* INSTRUCTIONS FOR THE TASK
Word for word, transcribe the data below from the line with "green dice [271,115]" to the line with "nothing => yellow brush [441,308]", keeping both of those lines.

* Before-and-after object lists
╔══
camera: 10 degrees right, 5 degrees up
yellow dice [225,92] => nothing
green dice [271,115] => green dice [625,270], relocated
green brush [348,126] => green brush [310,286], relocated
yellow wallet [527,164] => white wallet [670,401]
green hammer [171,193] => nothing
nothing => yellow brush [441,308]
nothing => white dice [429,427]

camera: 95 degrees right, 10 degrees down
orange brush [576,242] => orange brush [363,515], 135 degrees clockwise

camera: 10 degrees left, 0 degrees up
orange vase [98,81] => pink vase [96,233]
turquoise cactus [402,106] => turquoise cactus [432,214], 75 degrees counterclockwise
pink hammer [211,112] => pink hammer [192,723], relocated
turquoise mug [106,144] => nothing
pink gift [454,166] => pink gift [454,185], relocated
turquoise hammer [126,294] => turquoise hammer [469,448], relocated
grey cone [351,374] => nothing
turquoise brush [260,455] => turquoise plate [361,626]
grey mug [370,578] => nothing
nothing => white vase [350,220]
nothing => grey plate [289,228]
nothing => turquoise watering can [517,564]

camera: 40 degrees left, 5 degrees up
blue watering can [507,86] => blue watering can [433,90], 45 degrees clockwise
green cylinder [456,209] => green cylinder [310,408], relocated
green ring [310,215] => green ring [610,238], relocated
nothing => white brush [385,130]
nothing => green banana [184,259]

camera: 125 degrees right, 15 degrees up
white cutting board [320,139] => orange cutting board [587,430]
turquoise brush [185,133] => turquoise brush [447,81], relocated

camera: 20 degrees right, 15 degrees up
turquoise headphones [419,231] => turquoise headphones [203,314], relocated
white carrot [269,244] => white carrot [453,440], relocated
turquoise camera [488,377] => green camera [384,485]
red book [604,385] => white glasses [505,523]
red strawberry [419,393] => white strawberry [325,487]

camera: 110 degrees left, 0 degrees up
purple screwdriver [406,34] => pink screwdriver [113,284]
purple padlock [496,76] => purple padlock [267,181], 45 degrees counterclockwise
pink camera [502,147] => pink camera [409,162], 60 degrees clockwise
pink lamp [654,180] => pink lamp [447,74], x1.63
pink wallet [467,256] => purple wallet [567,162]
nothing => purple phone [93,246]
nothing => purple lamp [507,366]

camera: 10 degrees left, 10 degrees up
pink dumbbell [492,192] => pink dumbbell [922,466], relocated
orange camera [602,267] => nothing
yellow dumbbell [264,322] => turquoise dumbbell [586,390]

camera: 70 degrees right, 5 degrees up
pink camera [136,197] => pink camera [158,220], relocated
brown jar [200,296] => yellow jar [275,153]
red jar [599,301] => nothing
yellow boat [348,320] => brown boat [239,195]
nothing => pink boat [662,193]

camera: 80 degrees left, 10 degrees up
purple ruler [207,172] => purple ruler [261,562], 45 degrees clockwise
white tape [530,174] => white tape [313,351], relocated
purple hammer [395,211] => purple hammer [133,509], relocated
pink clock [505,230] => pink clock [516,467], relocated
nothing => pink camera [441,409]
╚══
* WRITTEN RESPONSE
green dice [271,115] => green dice [625,270], relocated
green brush [348,126] => green brush [310,286], relocated
yellow wallet [527,164] => white wallet [670,401]
green hammer [171,193] => nothing
nothing => yellow brush [441,308]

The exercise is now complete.